§ **WORK ITEM**: Reprint all of the data below exactly as shown and skip every image.

── MATERIAL SUPPLIED ──

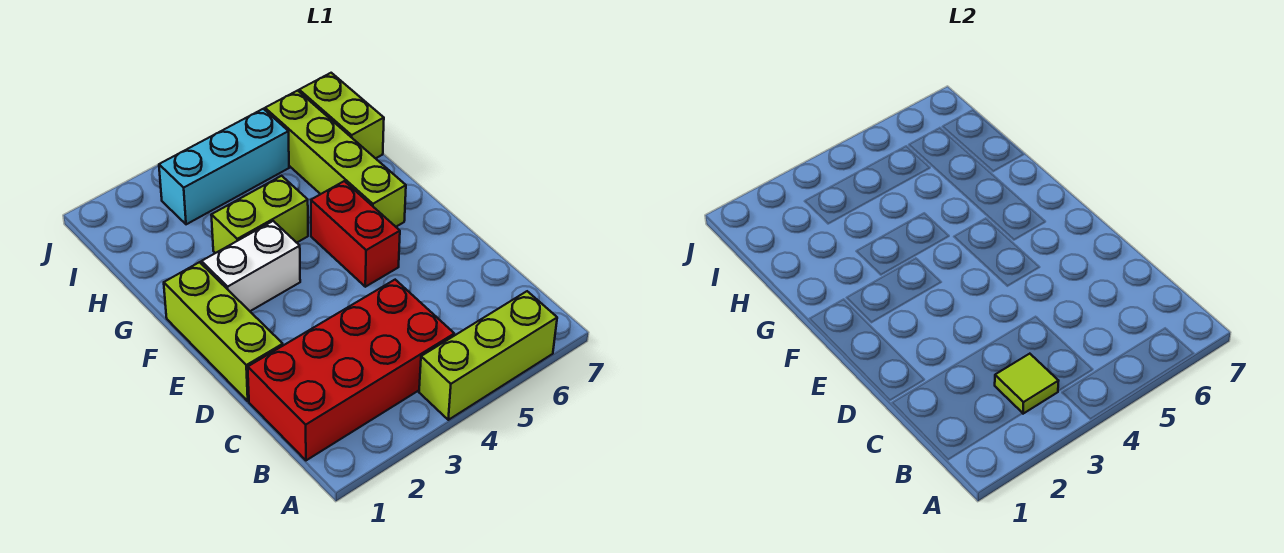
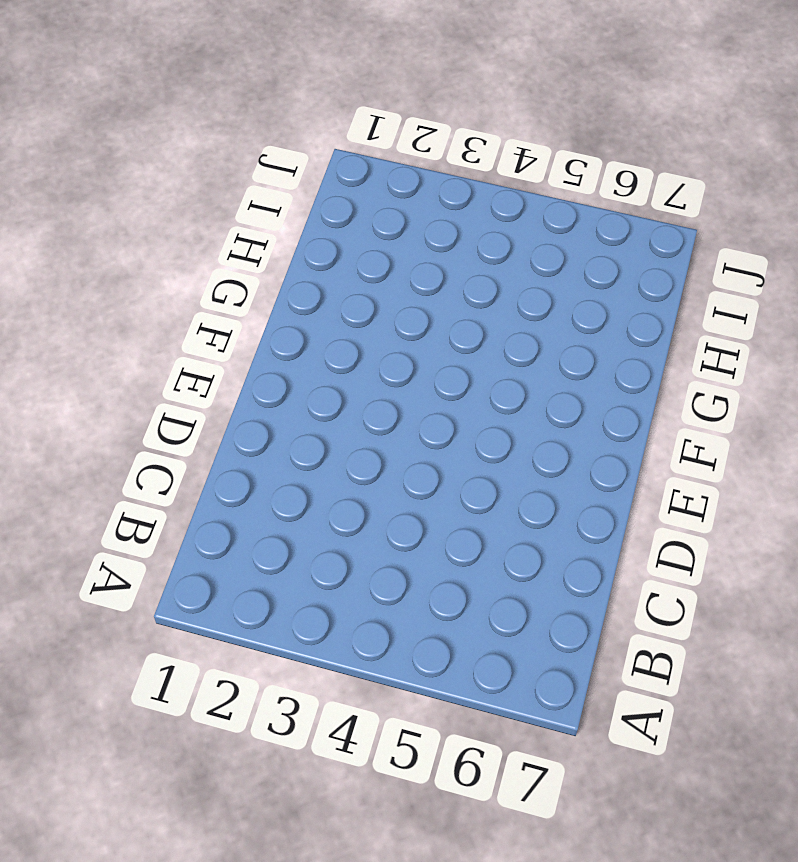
none -> lime brick A4:A6 level 1
none -> red brick B1:C4 level 1

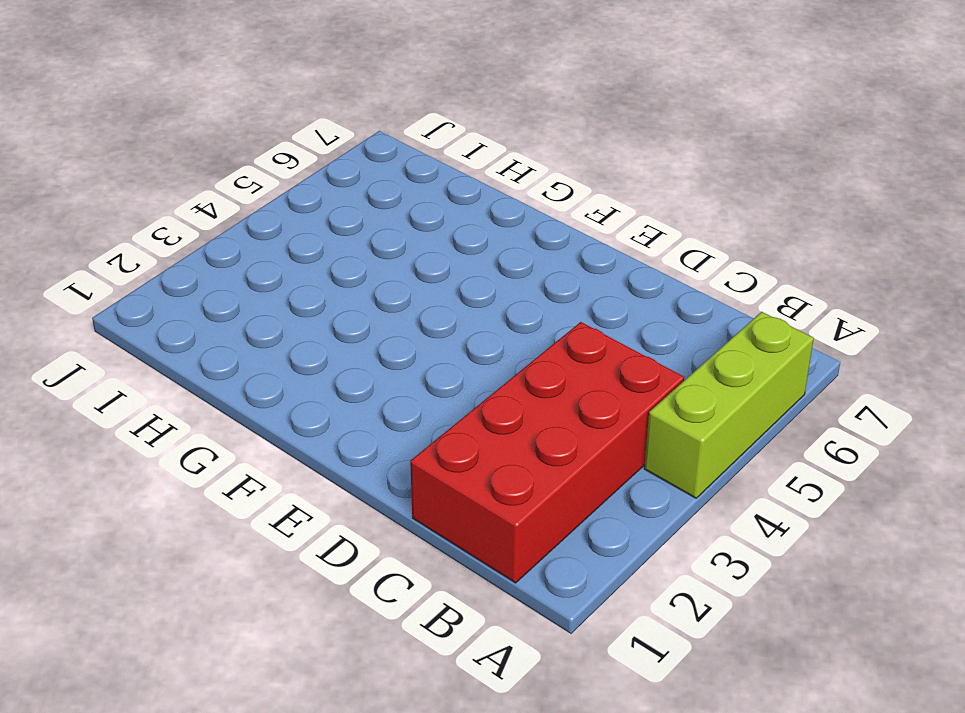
none -> lime brick D1:F1 level 1
none -> red brick E5:F5 level 1

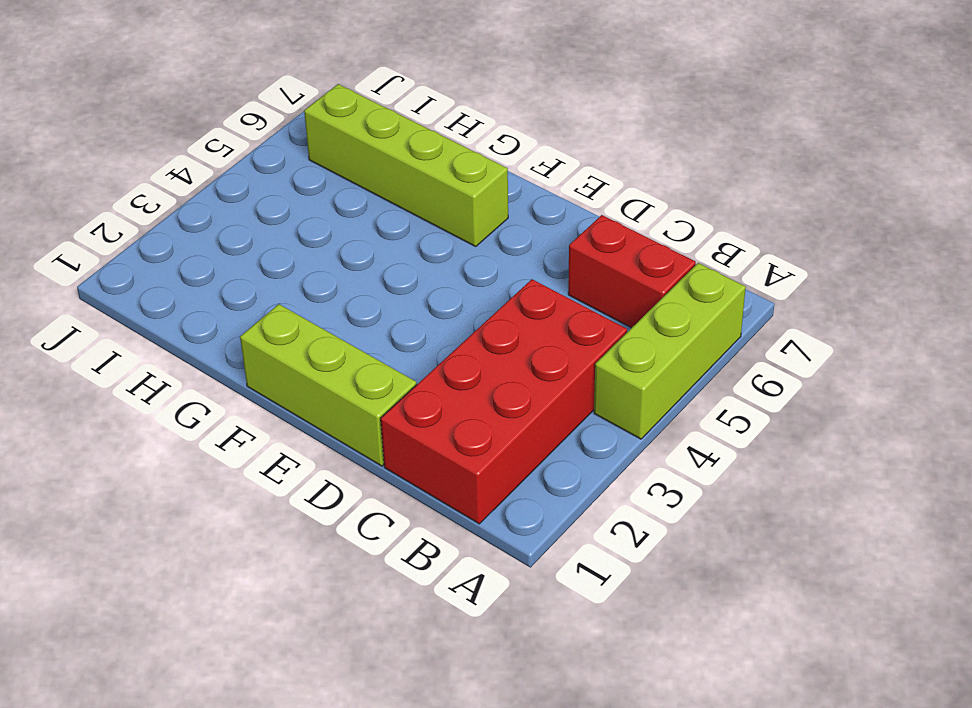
red brick B6:C6 level 1 -> red brick E5:F5 level 1
none -> white brick F2:F3 level 1
none -> lime brick G3:G4 level 1

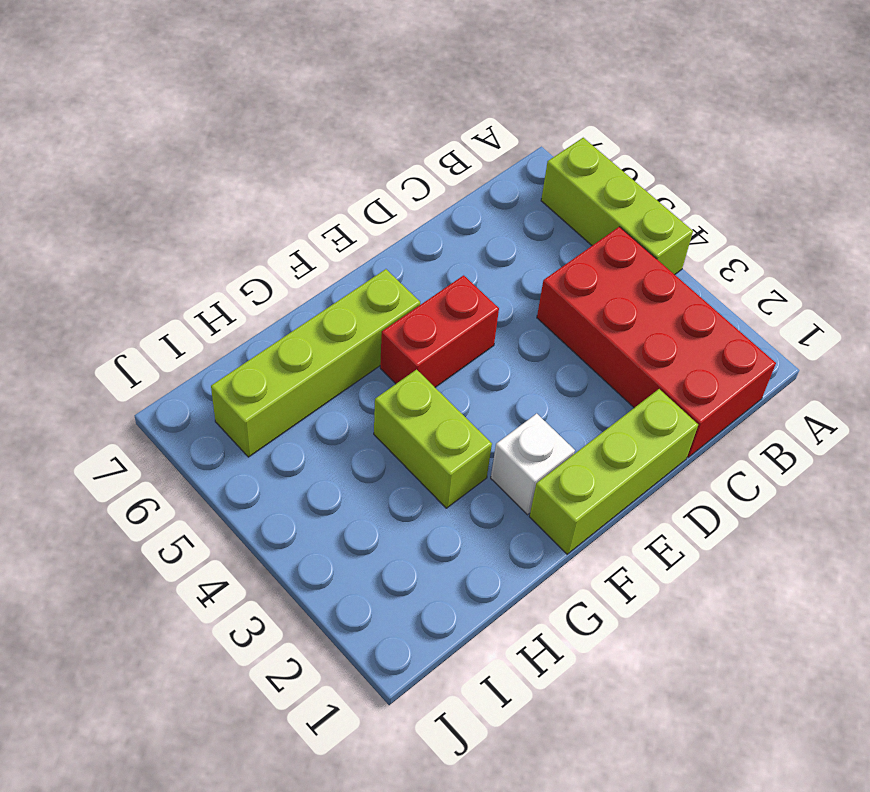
white brick F2 level 1 -> white brick F2:F3 level 1
none -> lime brick H7:I7 level 1
none -> cyan brick I3:I5 level 1

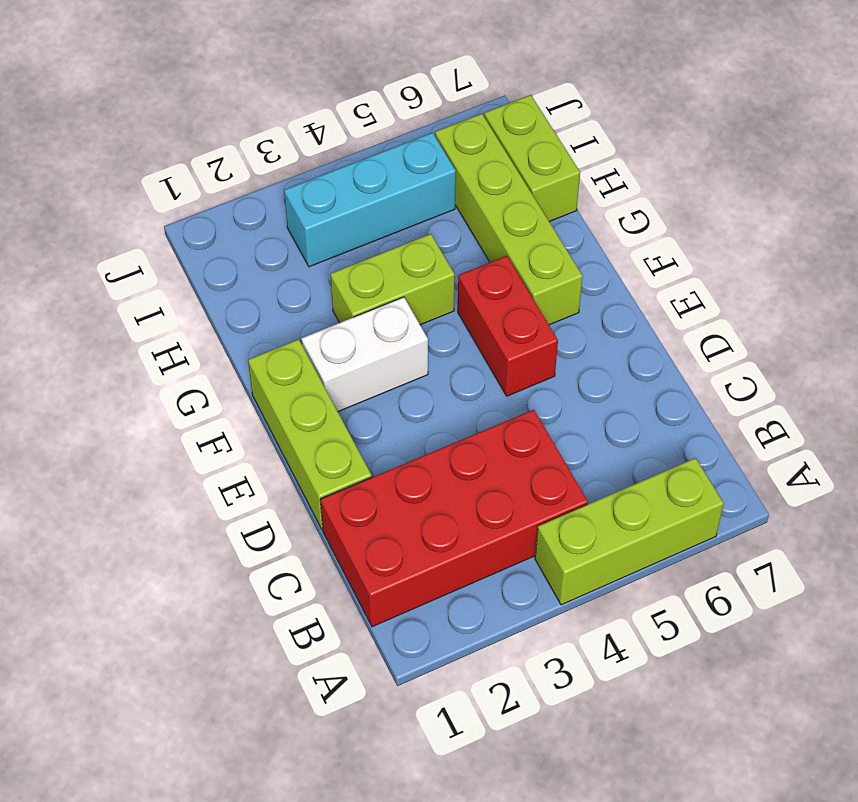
none -> lime tile B3 level 2

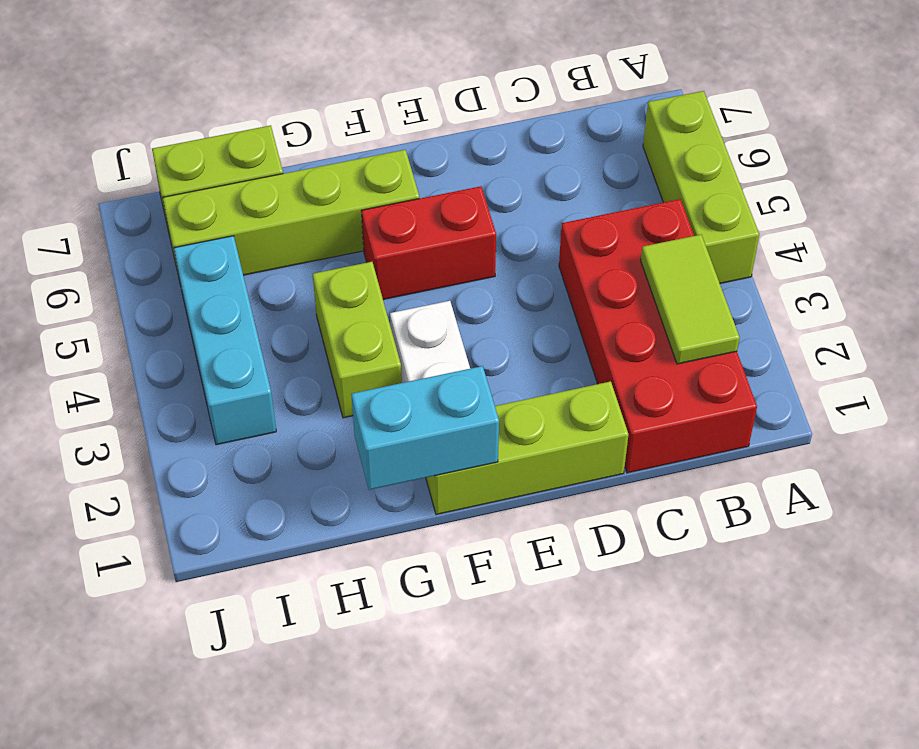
lime tile B2:B3 level 2 -> lime tile B3 level 2
cyan brick F1:G1 level 2 -> none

───

§ **ANSWER BOX**:
none -> lime brick A4:A6 level 1
none -> red brick B1:C4 level 1

none -> lime brick D1:F1 level 1
none -> red brick E5:F5 level 1

red brick B6:C6 level 1 -> red brick E5:F5 level 1
none -> white brick F2:F3 level 1
none -> lime brick G3:G4 level 1

white brick F2 level 1 -> white brick F2:F3 level 1
none -> lime brick H7:I7 level 1
none -> cyan brick I3:I5 level 1

none -> lime tile B3 level 2

lime tile B2:B3 level 2 -> lime tile B3 level 2
cyan brick F1:G1 level 2 -> none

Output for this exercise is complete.